• _What is expected_
Under this line is some data; print exactly the lines from the one containing "none -> purple tile A6:B6 level 2" through its last line, without pictures.

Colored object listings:
---------------

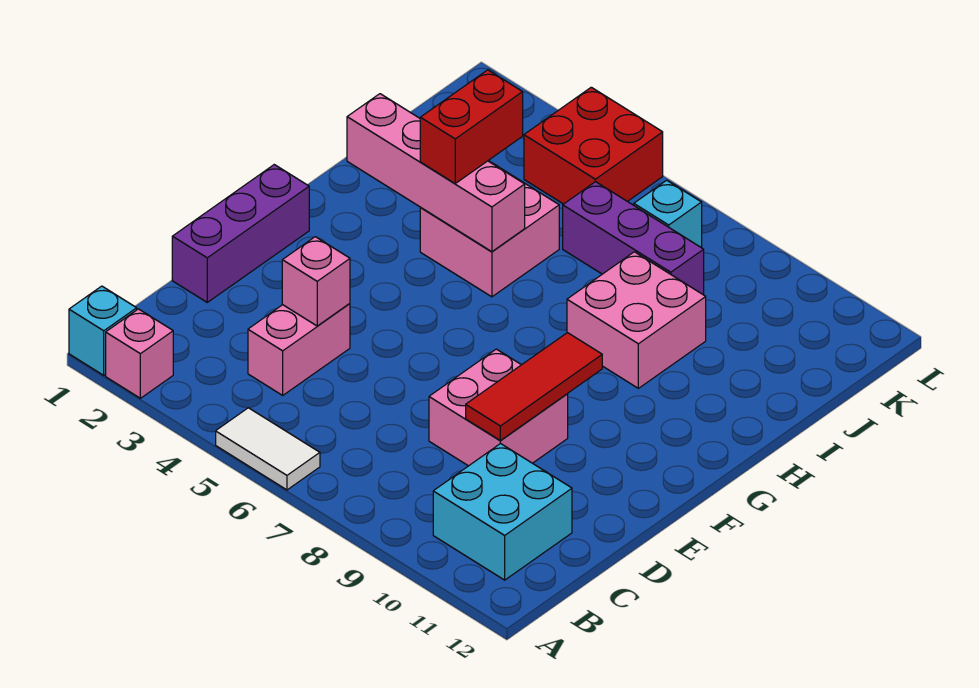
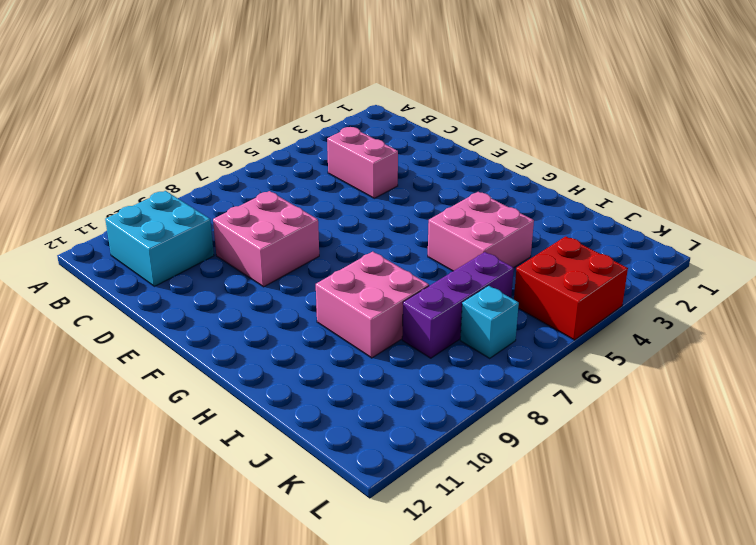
none -> cyan brick A1 level 1
none -> pink brick A2 level 1
none -> white tile A5:A6 level 1

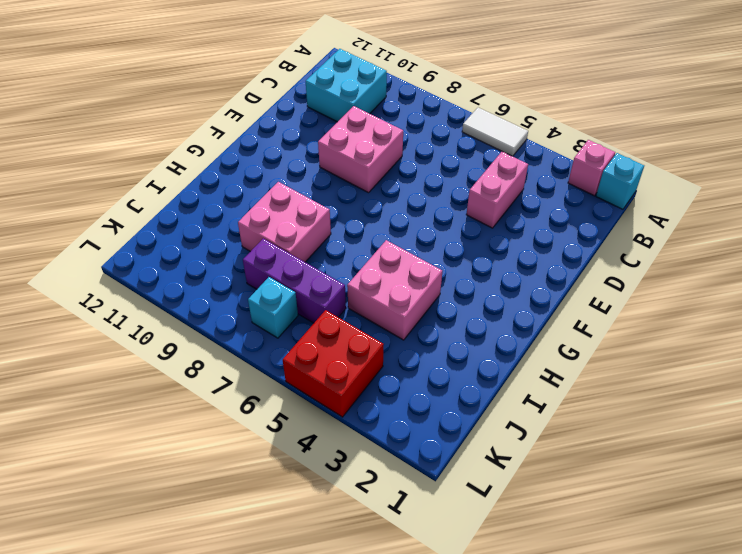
none -> purple brick D1:F1 level 1
none -> pink brick D4 level 2
none -> red tile D9:F9 level 2

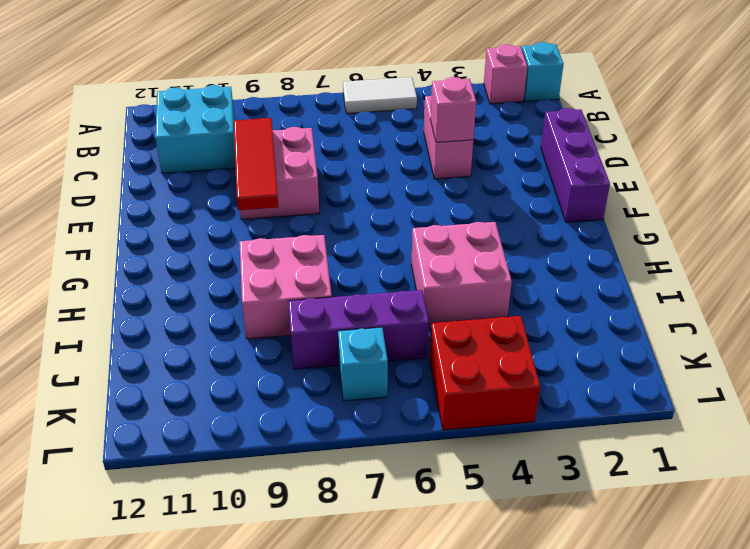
none -> pink brick H2:H5 level 2
none -> red brick H4:I4 level 3

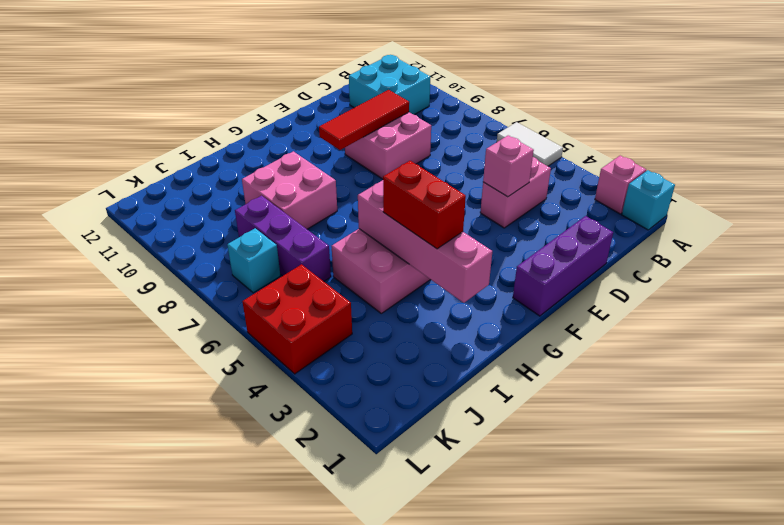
red brick H3:H4 level 3 -> red brick H4:I4 level 3

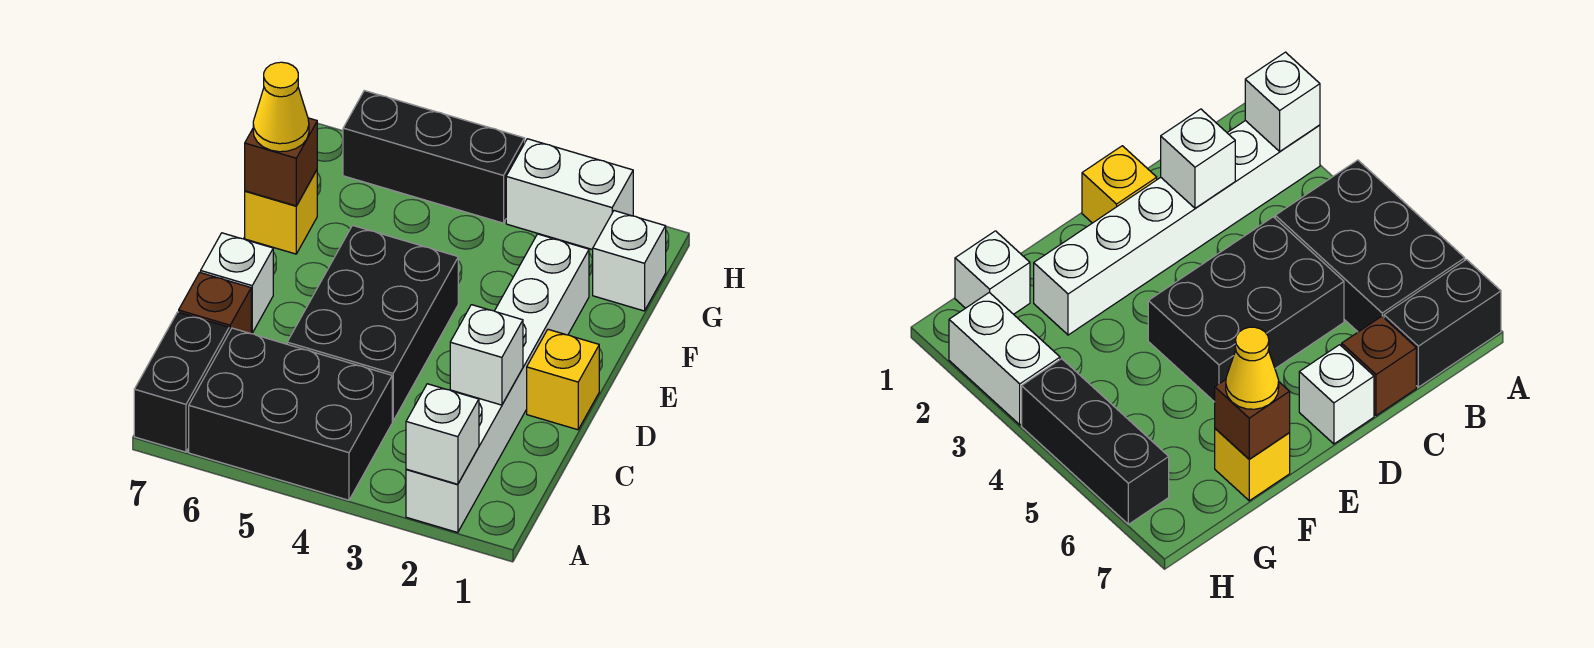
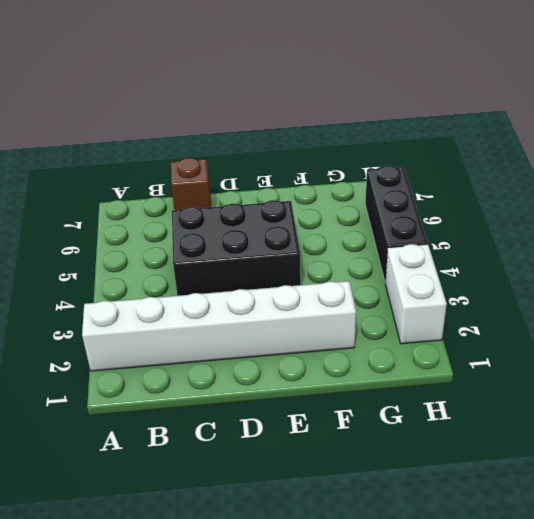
none -> black brick A4:B6 level 1
none -> black brick A7:B7 level 1
none -> yellow brick D1 level 1

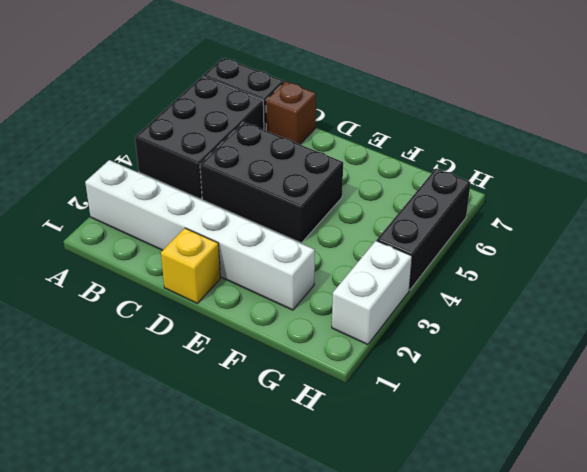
none -> white brick D7 level 1
none -> yellow brick F7 level 1
none -> white brick G1 level 1

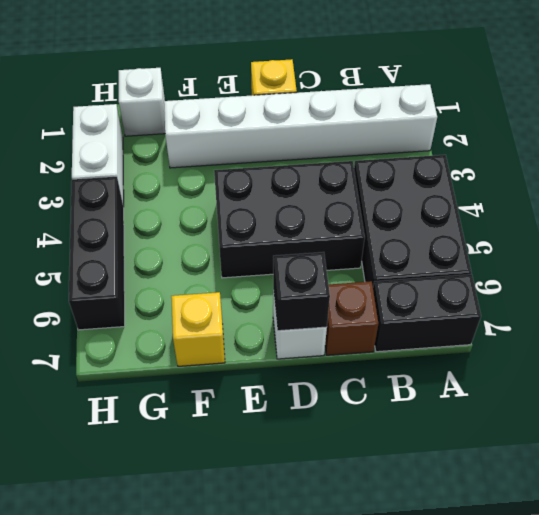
black brick D7 level 2 -> none
none -> white brick A2 level 2
none -> white brick C2 level 2
none -> brown brick F7 level 2

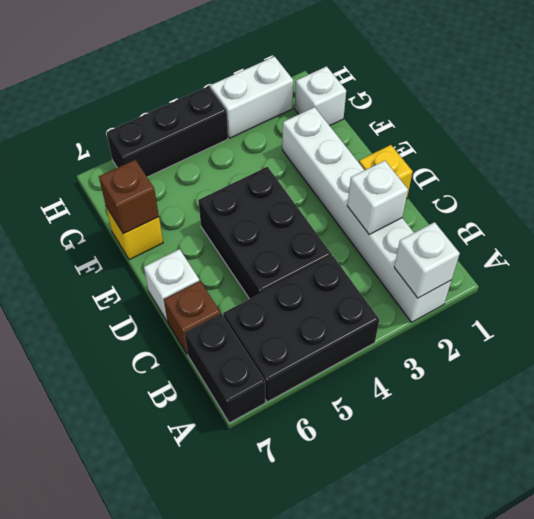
none -> yellow cone F7 level 3

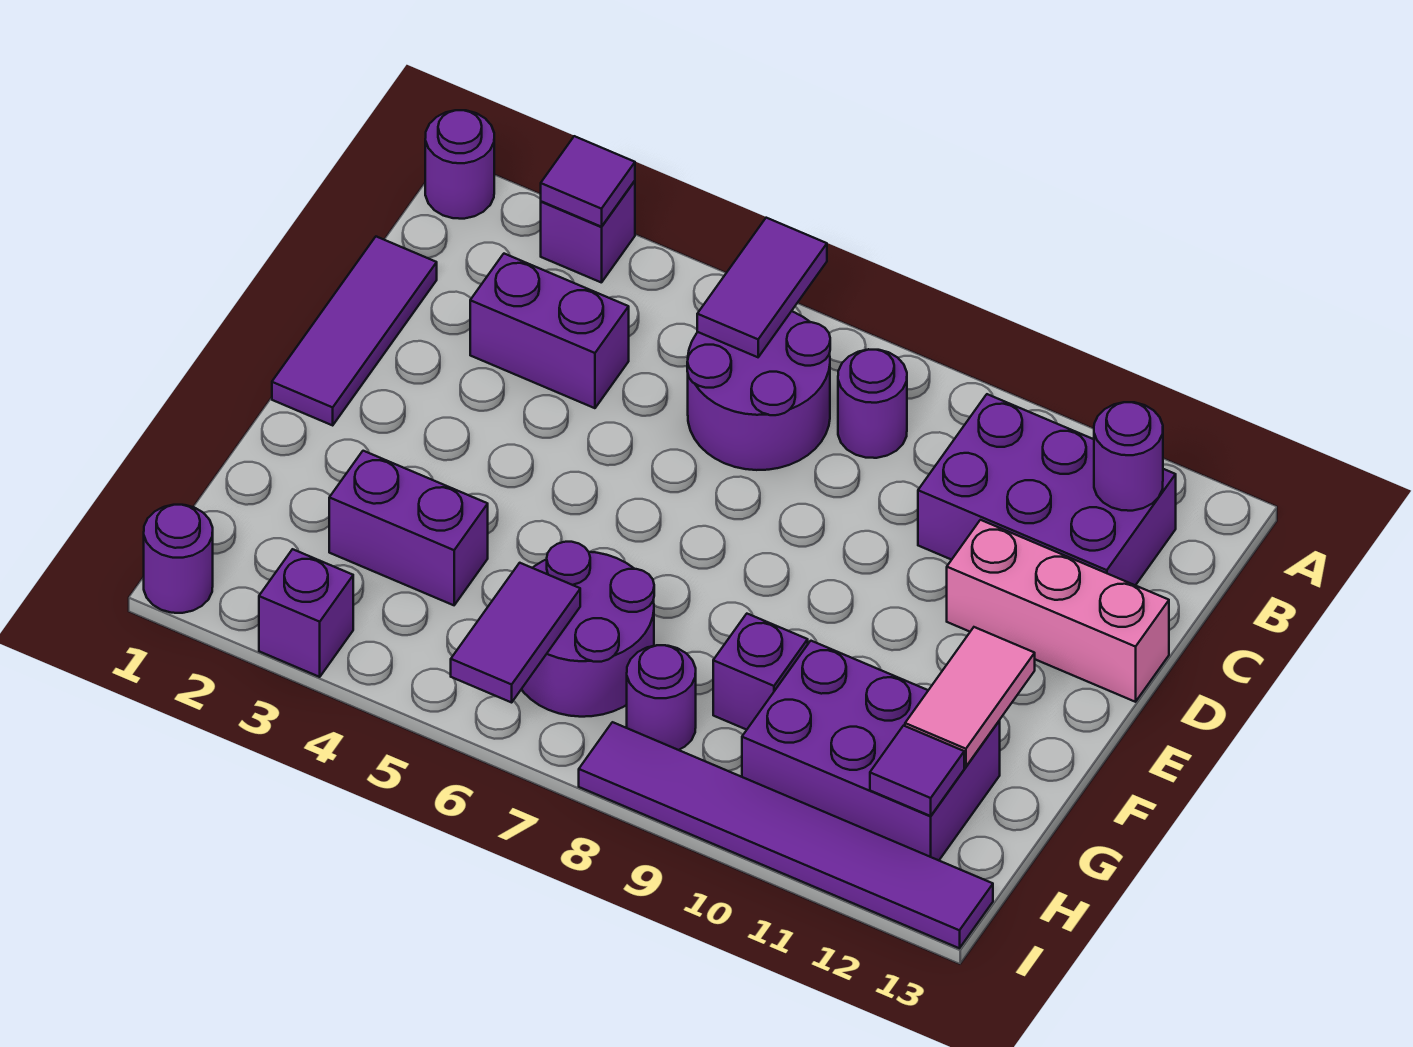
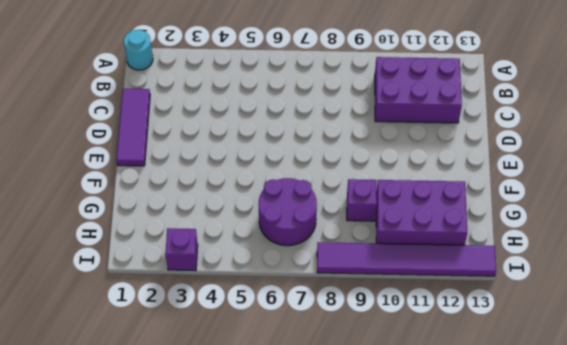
cyan round brick A1 level 1 -> purple round brick A1 level 1
none -> purple brick A3 level 1
none -> purple round brick B6:C7 level 1
none -> purple round brick B8 level 1

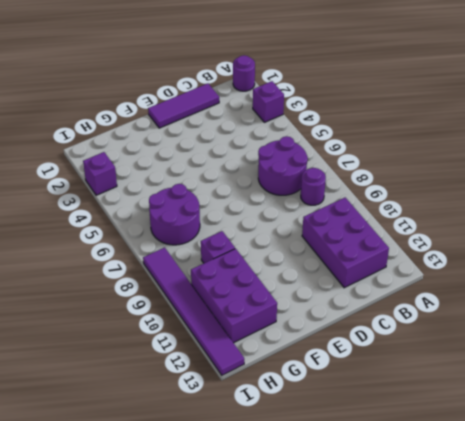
none -> purple brick C3:C4 level 1
none -> pink brick D11:D13 level 1
none -> purple brick G3:G4 level 1

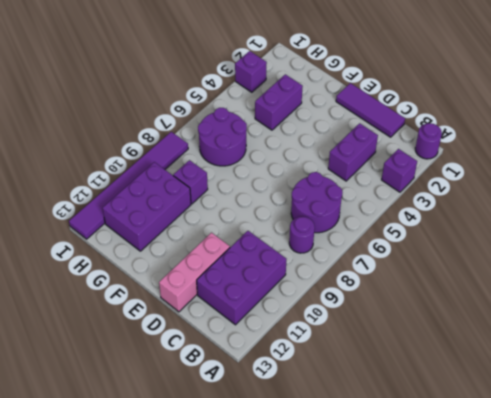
none -> purple round brick H8 level 1
none -> purple round brick I1 level 1
none -> purple tile A3 level 2

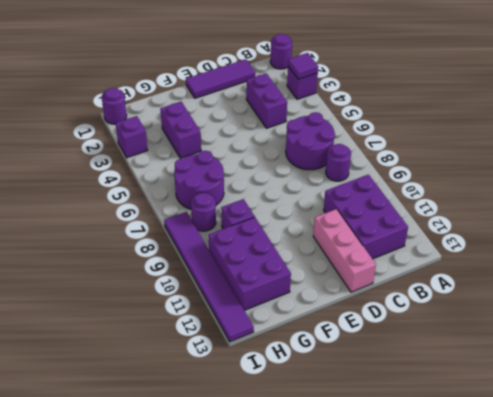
none -> purple tile A6:B6 level 2
none -> purple round brick B12 level 2
none -> pink tile F12:G12 level 2

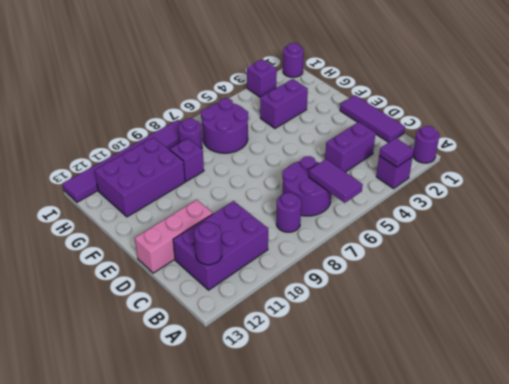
none -> pink tile F12:G12 level 2
none -> purple tile H6:I6 level 2
none -> purple tile H12 level 2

---------------

• _Result of the task_
none -> purple tile A6:B6 level 2
none -> purple round brick B12 level 2
none -> pink tile F12:G12 level 2

none -> pink tile F12:G12 level 2
none -> purple tile H6:I6 level 2
none -> purple tile H12 level 2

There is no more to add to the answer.